**DATA PROVIDED**.
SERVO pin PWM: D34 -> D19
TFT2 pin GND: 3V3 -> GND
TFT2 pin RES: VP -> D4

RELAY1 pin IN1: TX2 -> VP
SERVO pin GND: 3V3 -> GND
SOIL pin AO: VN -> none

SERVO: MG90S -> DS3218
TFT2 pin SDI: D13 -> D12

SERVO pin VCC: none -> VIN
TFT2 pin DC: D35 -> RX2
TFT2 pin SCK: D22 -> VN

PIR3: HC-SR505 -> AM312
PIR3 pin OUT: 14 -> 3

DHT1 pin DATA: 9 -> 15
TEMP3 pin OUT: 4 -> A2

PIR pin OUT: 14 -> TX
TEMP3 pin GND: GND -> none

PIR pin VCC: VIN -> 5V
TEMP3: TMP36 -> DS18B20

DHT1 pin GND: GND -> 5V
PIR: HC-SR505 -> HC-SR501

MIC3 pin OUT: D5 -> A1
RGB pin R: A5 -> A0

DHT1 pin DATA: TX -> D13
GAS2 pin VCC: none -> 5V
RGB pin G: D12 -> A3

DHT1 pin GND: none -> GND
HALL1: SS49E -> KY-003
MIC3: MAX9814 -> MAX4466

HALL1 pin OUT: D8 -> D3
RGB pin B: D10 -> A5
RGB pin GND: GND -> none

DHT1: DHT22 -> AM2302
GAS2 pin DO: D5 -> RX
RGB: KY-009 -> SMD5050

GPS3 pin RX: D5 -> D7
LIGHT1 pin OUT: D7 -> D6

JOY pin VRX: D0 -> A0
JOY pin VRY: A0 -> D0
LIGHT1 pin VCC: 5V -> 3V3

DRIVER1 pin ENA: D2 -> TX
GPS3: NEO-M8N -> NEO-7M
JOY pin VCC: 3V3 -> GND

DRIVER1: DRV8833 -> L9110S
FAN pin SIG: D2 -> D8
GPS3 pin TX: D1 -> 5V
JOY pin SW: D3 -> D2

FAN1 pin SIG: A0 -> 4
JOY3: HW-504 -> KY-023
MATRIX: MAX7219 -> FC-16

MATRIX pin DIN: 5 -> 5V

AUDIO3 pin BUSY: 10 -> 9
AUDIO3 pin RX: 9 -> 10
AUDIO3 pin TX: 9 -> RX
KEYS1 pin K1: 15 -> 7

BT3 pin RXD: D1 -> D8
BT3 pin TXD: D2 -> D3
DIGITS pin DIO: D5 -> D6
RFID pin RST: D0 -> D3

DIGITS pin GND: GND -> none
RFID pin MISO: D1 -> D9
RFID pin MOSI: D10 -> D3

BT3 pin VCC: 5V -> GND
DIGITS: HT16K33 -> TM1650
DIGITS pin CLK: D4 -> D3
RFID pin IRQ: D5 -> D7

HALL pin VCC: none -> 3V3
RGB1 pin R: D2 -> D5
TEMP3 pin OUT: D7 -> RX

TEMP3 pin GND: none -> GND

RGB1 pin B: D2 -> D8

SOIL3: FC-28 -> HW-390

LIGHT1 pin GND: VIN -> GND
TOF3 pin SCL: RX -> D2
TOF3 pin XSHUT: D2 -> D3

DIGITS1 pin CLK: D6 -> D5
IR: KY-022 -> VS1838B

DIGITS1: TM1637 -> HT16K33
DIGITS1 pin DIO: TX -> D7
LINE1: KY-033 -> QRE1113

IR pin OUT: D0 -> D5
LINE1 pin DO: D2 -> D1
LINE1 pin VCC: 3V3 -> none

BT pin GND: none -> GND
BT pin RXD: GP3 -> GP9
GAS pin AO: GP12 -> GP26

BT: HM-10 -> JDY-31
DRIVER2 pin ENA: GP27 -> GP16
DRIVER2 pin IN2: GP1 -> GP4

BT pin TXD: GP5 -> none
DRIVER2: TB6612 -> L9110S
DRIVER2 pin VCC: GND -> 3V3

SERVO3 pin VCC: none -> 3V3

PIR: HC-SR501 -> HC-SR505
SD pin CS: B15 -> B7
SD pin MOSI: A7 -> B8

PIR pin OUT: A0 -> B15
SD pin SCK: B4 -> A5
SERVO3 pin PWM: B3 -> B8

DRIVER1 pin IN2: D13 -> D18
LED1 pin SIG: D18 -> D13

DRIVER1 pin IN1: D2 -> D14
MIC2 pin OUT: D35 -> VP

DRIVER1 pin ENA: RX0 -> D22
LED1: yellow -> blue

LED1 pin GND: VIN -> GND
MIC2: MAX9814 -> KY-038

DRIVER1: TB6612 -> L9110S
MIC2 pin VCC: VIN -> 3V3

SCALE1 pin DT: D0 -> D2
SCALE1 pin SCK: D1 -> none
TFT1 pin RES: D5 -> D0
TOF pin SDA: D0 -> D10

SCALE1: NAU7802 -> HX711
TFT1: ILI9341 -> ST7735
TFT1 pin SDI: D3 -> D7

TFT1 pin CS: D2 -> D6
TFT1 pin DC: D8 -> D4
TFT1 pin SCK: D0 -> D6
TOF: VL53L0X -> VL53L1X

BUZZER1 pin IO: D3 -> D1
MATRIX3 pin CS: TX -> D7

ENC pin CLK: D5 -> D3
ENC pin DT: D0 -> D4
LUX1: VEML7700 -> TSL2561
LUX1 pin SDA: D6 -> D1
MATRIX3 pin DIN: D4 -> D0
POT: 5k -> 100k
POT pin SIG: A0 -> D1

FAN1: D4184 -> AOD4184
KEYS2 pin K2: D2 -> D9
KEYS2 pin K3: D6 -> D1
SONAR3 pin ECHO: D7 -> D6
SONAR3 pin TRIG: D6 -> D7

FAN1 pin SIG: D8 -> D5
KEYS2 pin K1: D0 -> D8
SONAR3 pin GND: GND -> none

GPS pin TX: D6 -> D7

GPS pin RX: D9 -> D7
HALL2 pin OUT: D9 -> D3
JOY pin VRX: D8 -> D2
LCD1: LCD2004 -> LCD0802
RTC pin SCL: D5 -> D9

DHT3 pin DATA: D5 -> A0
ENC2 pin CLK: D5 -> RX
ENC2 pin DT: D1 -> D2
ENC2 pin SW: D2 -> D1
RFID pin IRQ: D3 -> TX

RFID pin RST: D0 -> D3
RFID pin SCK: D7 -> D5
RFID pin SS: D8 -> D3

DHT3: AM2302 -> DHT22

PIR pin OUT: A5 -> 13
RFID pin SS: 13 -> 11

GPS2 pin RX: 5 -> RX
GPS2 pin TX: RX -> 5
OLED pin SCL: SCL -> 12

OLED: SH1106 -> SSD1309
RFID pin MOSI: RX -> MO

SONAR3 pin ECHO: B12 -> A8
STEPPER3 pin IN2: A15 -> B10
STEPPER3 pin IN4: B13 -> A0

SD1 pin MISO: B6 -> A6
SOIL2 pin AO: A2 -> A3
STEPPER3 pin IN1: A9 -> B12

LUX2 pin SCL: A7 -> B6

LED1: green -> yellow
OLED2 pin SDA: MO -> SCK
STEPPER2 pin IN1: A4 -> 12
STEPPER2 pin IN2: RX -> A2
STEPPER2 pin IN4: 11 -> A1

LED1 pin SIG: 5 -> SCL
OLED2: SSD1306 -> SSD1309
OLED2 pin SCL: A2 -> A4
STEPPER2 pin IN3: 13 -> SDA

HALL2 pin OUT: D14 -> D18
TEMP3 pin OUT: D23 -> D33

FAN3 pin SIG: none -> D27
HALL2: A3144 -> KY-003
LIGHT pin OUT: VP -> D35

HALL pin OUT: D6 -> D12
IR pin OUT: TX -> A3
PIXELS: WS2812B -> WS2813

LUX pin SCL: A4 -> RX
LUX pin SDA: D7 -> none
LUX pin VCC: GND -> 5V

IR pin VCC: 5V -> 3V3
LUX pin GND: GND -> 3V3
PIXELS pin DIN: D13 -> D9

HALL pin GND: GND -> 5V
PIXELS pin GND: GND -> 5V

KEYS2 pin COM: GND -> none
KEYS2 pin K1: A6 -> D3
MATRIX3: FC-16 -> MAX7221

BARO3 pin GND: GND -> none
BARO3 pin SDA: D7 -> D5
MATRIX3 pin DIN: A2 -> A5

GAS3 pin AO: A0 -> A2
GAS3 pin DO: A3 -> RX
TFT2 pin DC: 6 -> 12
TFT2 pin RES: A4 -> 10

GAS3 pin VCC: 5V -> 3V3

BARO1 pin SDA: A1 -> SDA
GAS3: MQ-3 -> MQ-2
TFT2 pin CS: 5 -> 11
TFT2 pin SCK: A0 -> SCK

**EXERCISE PROMPT**.
Identify and extract each line of the listing that contains "RFID".

**ANSWER TO THIS EXERCISE**.
RFID pin RST: D0 -> D3
RFID pin MISO: D1 -> D9
RFID pin MOSI: D10 -> D3
RFID pin IRQ: D5 -> D7
RFID pin IRQ: D3 -> TX
RFID pin RST: D0 -> D3
RFID pin SCK: D7 -> D5
RFID pin SS: D8 -> D3
RFID pin SS: 13 -> 11
RFID pin MOSI: RX -> MO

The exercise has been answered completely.